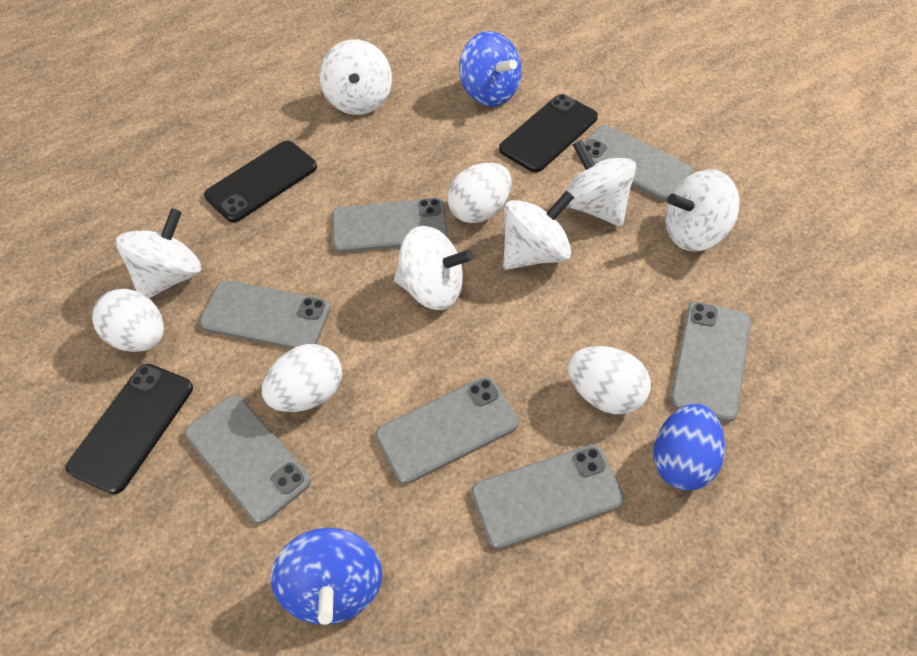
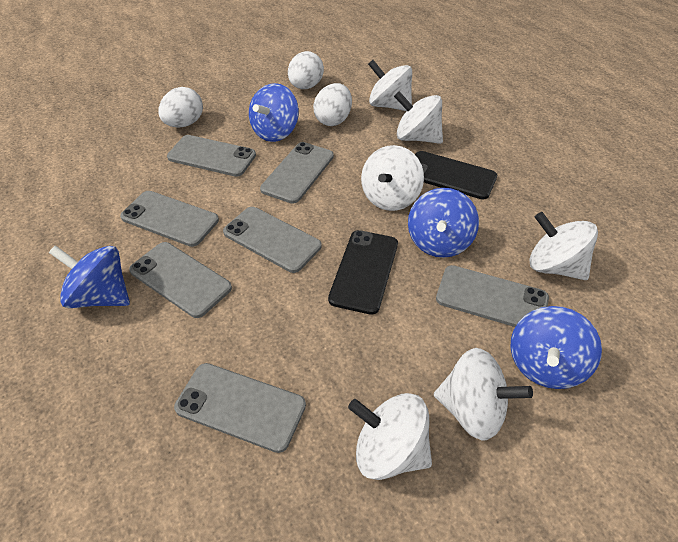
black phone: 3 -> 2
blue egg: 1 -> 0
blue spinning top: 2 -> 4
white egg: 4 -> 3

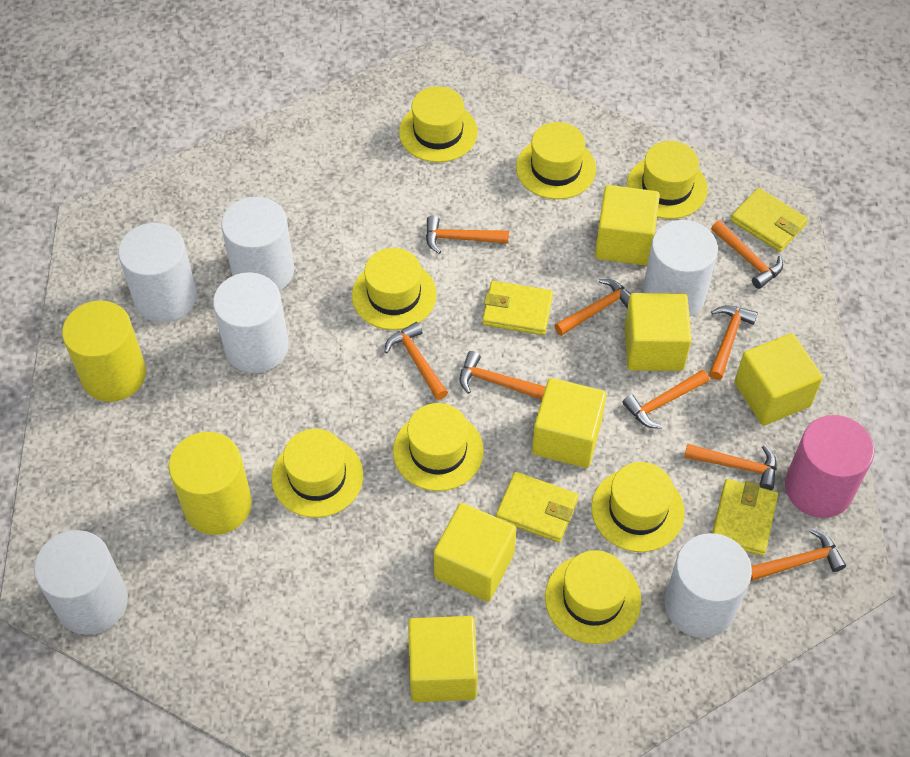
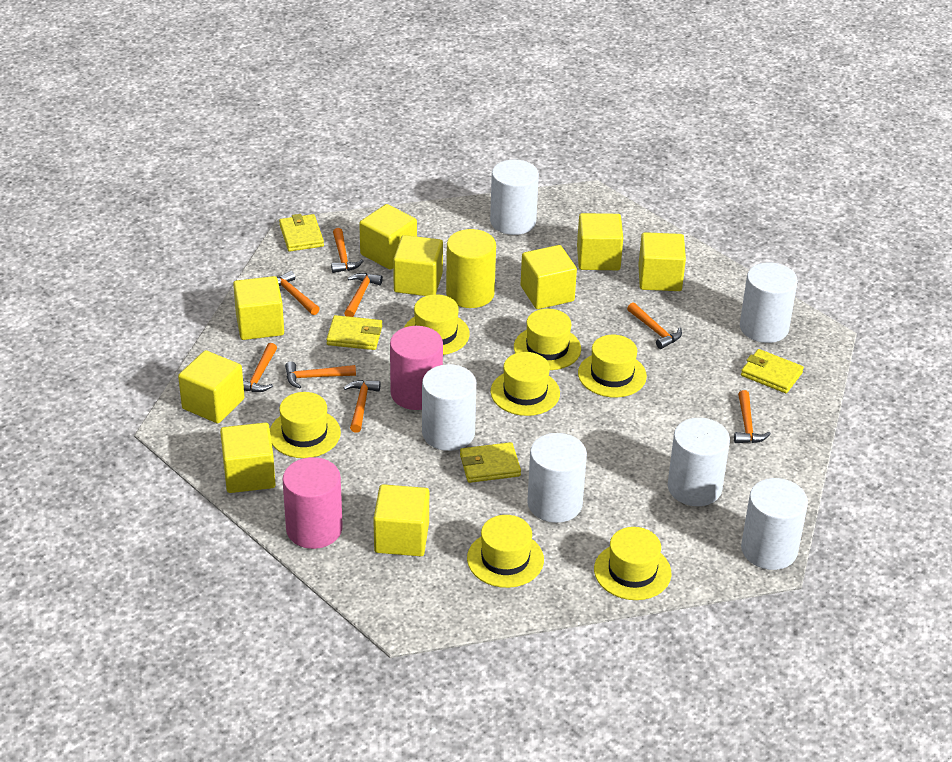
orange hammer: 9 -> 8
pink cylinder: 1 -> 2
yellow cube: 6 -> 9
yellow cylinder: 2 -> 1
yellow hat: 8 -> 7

--

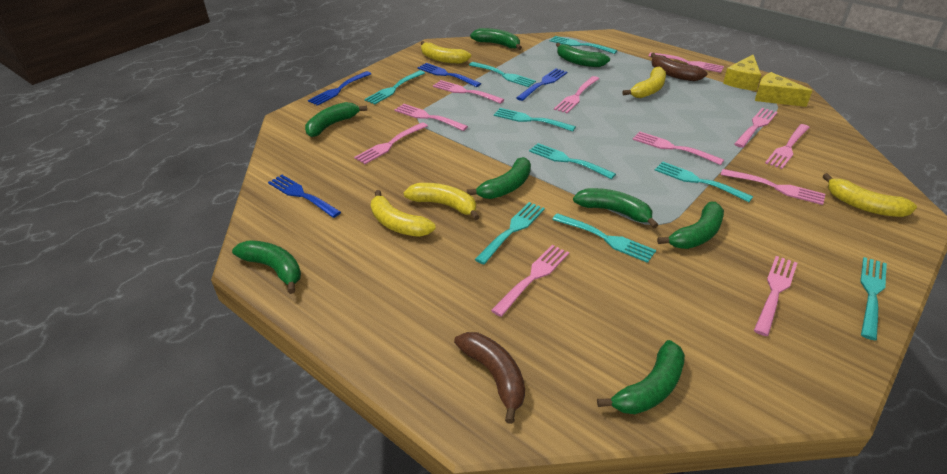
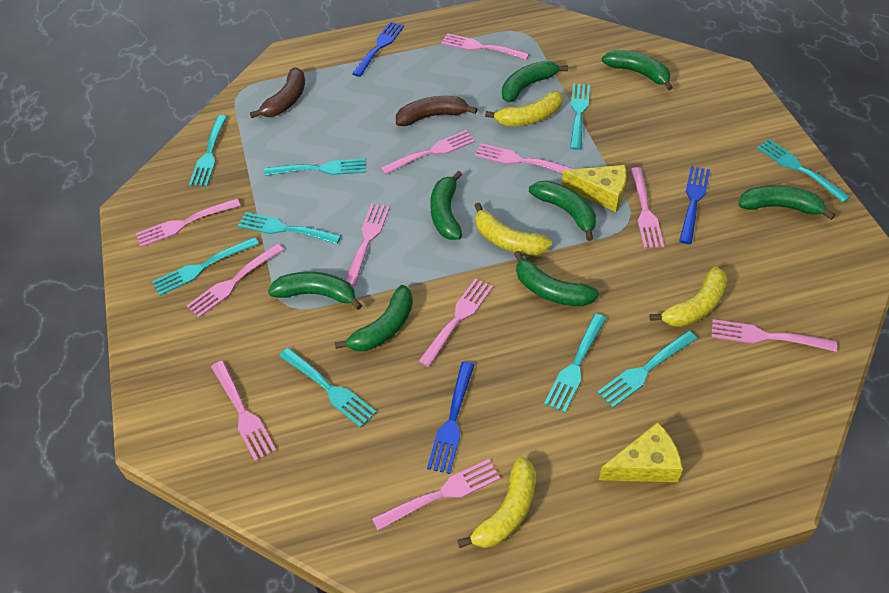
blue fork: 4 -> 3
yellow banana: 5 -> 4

> **WORK REQUIRED**
Starting with the line that has "white egg: 4 -> 3" and ending with the line that has "yellow hat: 8 -> 7", repeat the lines above exactly, omitting every picture.

> **ANSWER BOX**
white egg: 4 -> 3

orange hammer: 9 -> 8
pink cylinder: 1 -> 2
yellow cube: 6 -> 9
yellow cylinder: 2 -> 1
yellow hat: 8 -> 7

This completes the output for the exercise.